*Records provided*:
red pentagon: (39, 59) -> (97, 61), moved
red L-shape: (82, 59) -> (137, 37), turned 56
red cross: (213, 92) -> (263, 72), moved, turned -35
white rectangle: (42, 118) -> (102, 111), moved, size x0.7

==

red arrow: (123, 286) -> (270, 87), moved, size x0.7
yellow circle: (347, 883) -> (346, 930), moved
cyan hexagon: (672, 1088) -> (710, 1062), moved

*What to do*:
Everything above from the line containing "red pentagon: (39, 59) -> (97, 61), moved" down to the line containing "white rectangle: (42, 118)" should be copied exactly, both end lines included, and nothing else.

*Task answer*:
red pentagon: (39, 59) -> (97, 61), moved
red L-shape: (82, 59) -> (137, 37), turned 56
red cross: (213, 92) -> (263, 72), moved, turned -35
white rectangle: (42, 118) -> (102, 111), moved, size x0.7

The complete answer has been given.